• _RECORD EXTRACTS_:
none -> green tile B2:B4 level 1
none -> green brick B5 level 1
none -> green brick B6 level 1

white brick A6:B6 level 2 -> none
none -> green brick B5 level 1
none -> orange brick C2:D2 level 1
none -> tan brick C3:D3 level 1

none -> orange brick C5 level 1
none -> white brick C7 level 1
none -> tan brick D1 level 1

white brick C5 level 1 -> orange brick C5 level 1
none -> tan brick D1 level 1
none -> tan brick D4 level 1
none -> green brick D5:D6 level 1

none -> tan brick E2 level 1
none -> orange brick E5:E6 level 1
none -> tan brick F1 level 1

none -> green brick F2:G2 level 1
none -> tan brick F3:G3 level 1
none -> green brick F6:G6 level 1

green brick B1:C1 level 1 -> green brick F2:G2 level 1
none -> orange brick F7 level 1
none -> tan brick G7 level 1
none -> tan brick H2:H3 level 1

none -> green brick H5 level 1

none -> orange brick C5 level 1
...
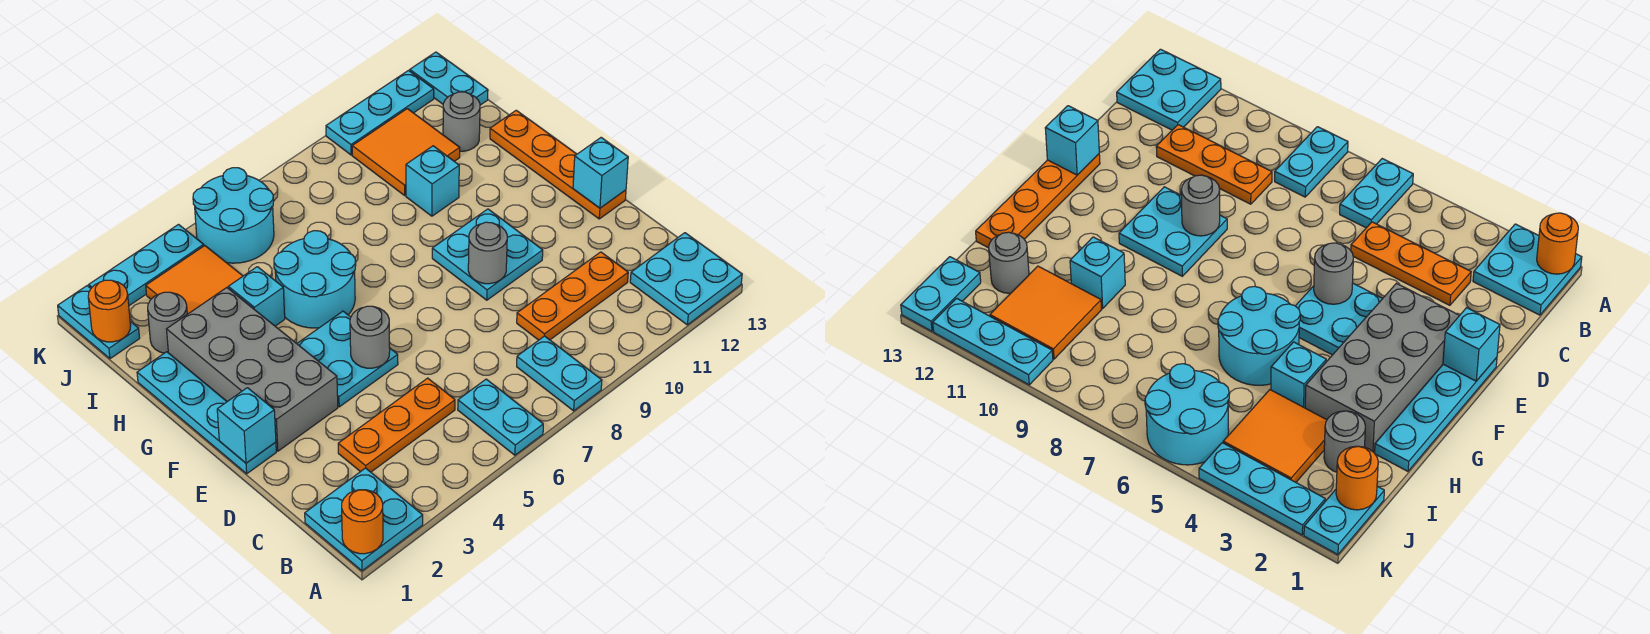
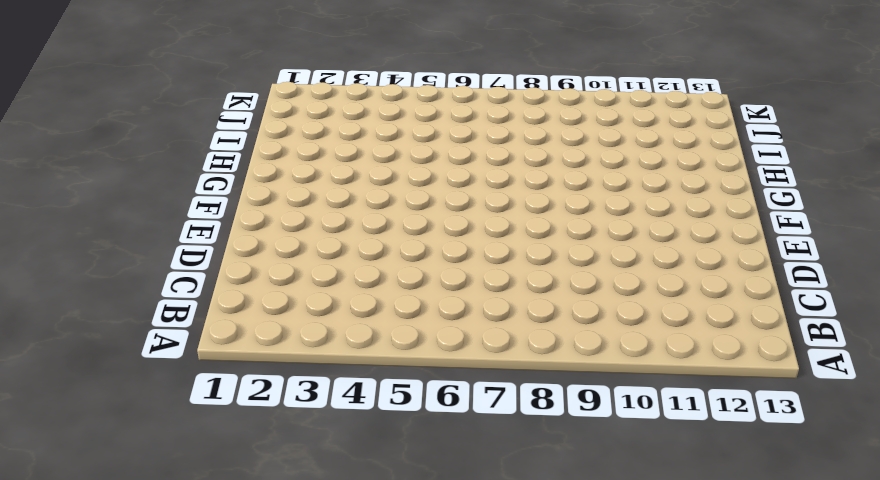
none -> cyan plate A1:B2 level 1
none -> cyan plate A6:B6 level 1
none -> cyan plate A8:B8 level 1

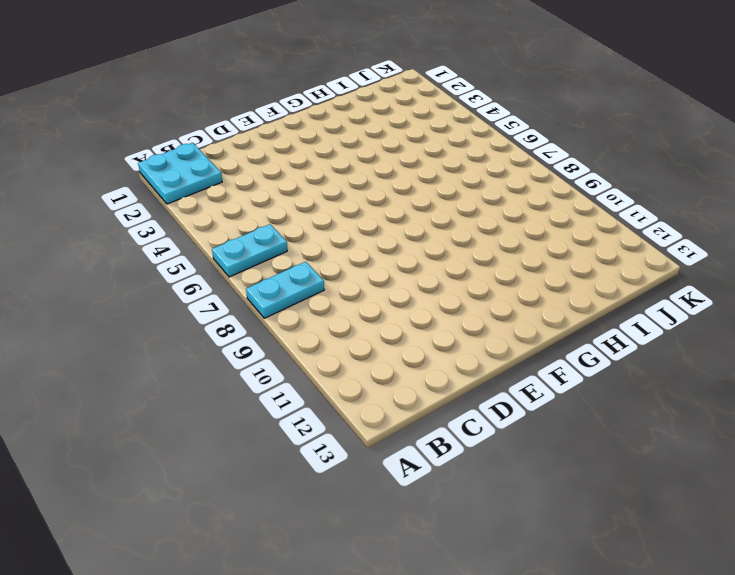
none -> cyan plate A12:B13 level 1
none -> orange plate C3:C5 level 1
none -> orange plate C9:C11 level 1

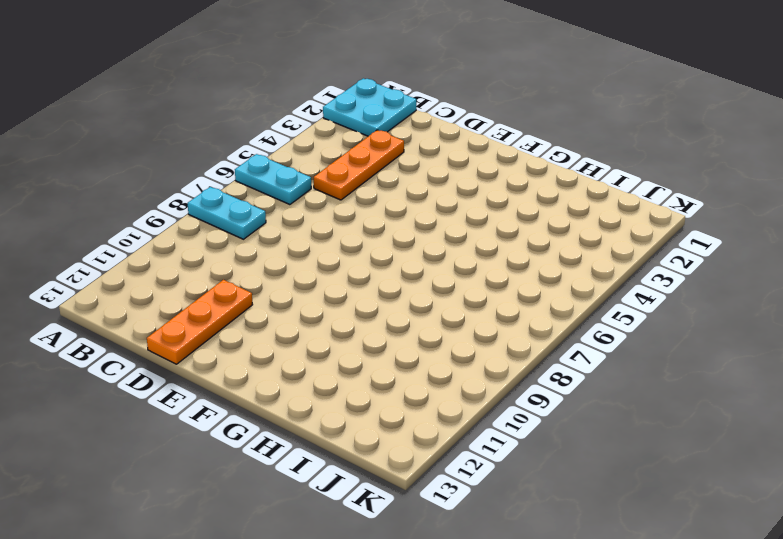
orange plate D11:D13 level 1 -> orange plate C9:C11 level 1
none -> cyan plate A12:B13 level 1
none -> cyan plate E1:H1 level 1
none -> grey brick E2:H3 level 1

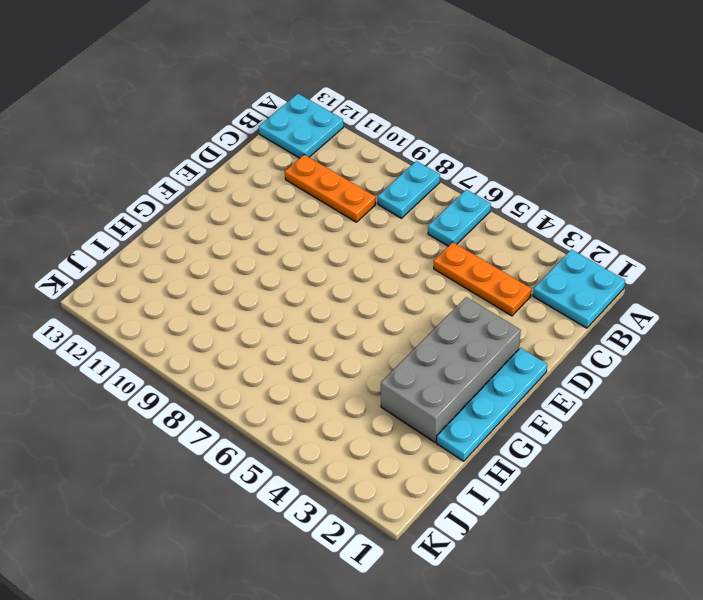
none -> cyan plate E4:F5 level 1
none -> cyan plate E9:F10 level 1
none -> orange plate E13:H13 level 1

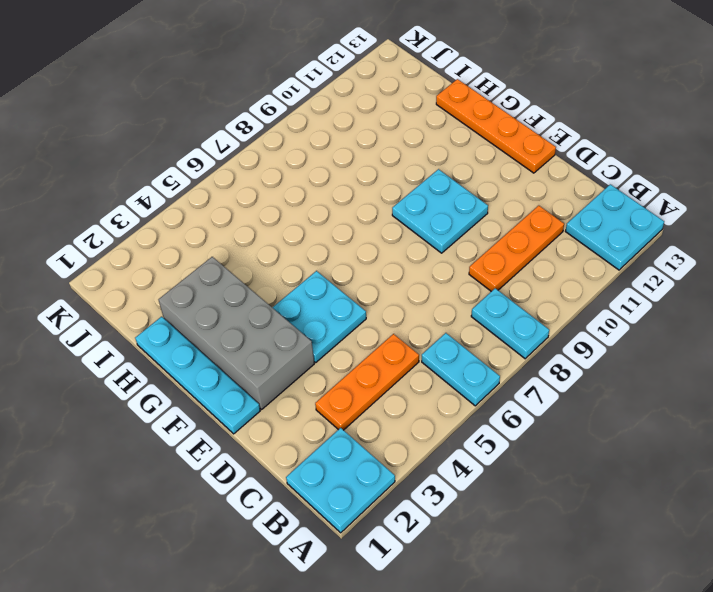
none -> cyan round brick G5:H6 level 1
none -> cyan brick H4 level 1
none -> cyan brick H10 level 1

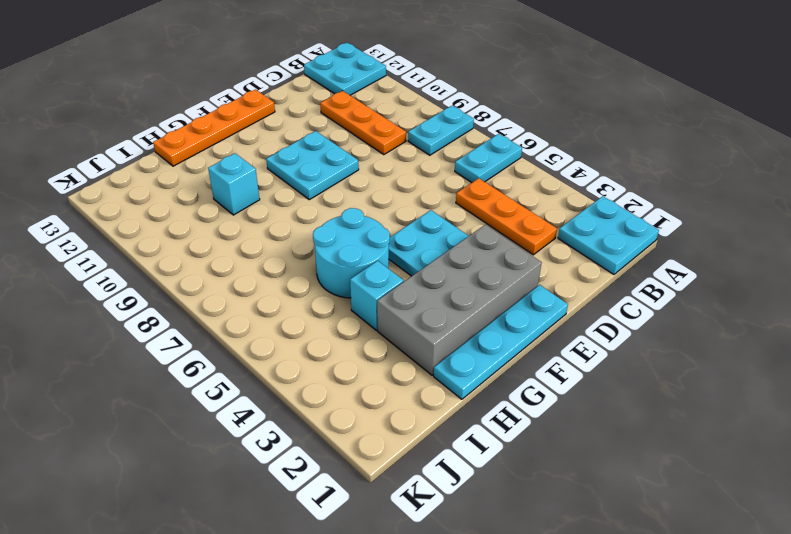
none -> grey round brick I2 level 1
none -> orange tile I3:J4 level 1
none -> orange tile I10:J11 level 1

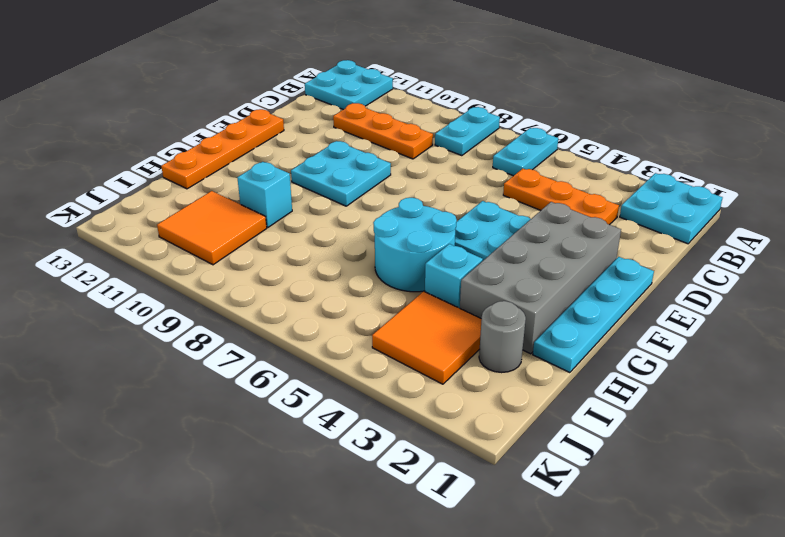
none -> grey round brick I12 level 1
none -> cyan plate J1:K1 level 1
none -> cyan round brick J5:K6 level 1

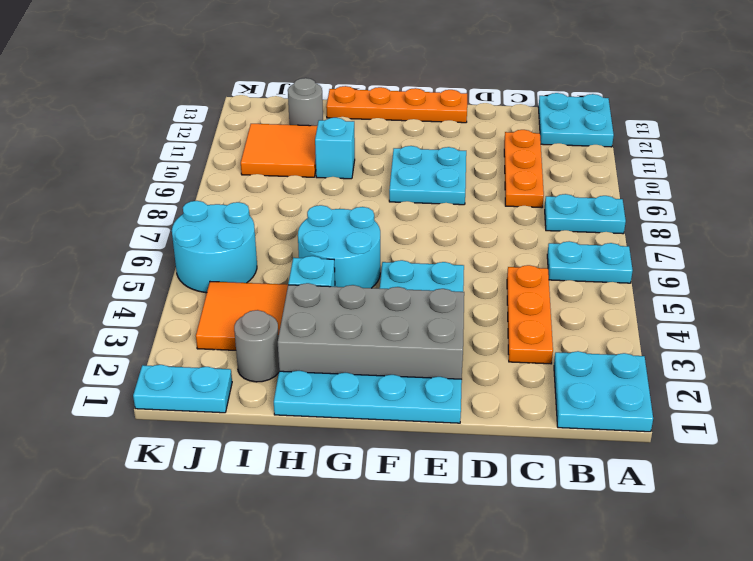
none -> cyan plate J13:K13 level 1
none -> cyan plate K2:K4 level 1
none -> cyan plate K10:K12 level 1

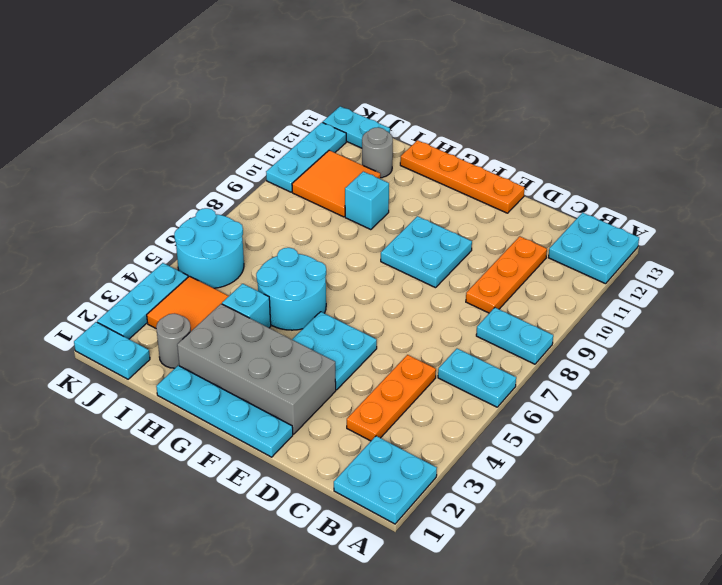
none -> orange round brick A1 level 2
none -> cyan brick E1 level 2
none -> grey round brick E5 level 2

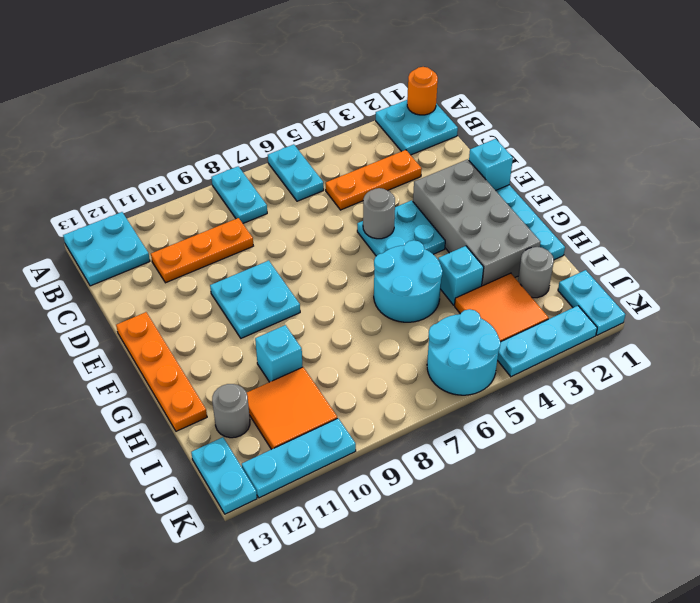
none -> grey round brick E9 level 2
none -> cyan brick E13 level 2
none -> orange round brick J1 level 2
--
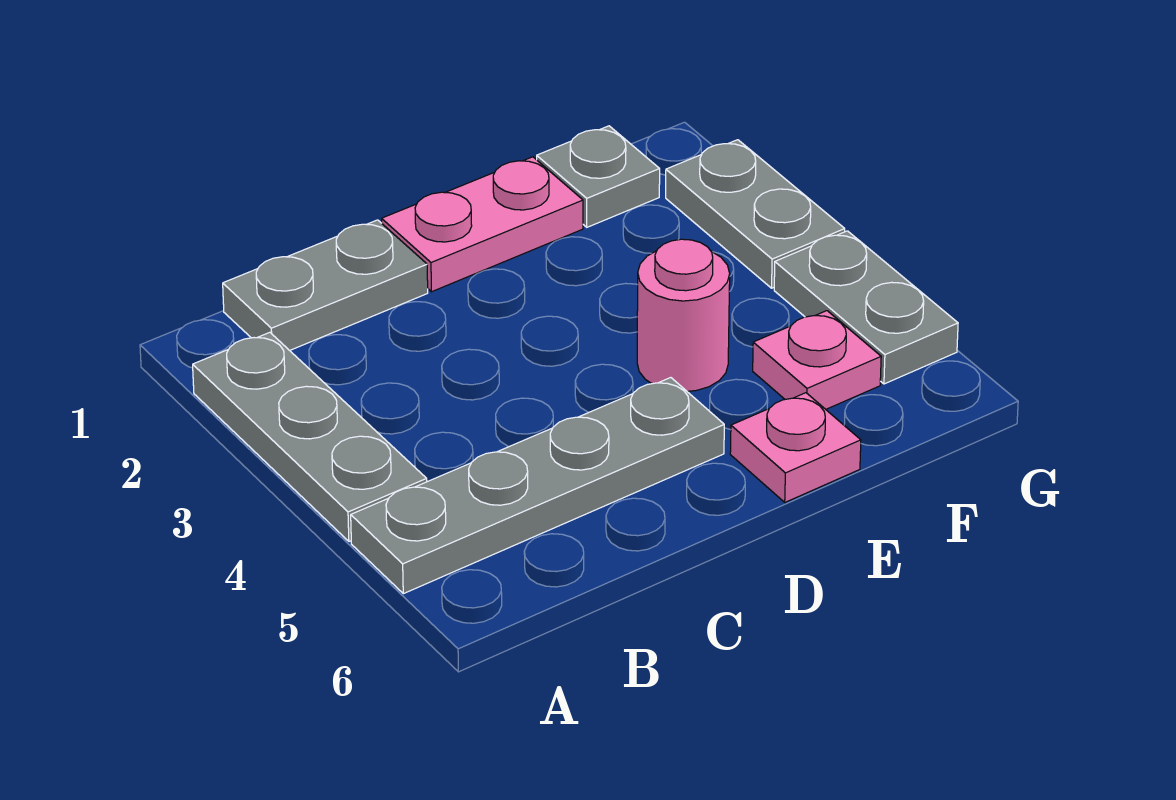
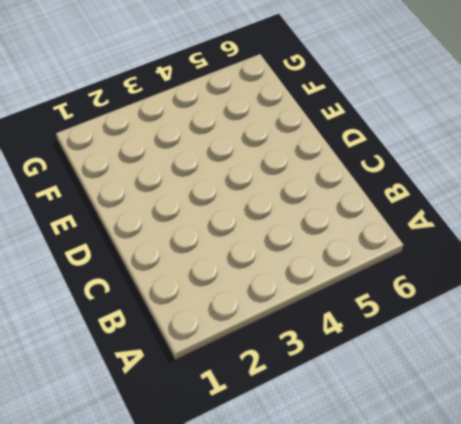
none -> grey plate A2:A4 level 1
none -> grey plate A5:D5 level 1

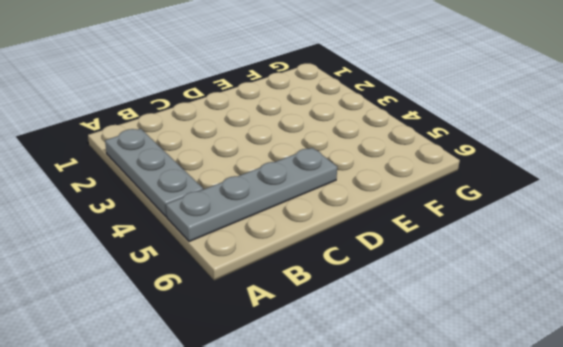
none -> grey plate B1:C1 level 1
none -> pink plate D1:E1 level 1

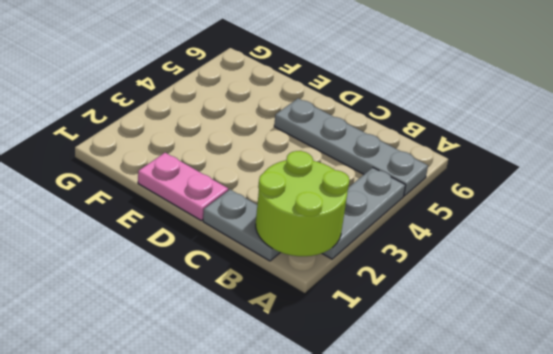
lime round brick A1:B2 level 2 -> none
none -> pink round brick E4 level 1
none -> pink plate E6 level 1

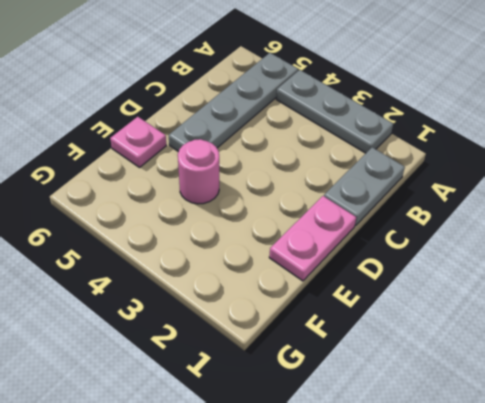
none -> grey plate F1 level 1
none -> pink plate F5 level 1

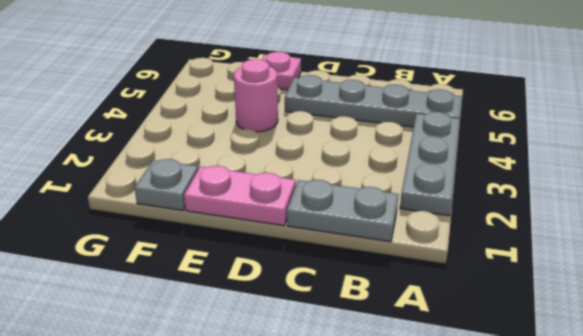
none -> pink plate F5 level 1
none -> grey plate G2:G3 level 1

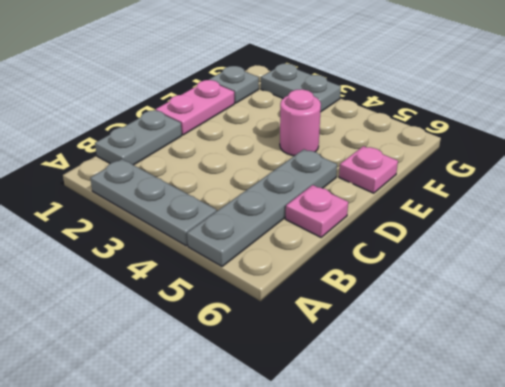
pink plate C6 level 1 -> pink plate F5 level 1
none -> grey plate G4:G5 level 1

• _WORK REQUIRED_: Filter the entries down to the lines containing "white". Copy each of those lines.

• _ANSWER TO THIS EXERCISE_:
white brick A6:B6 level 2 -> none
none -> white brick C7 level 1
white brick C5 level 1 -> orange brick C5 level 1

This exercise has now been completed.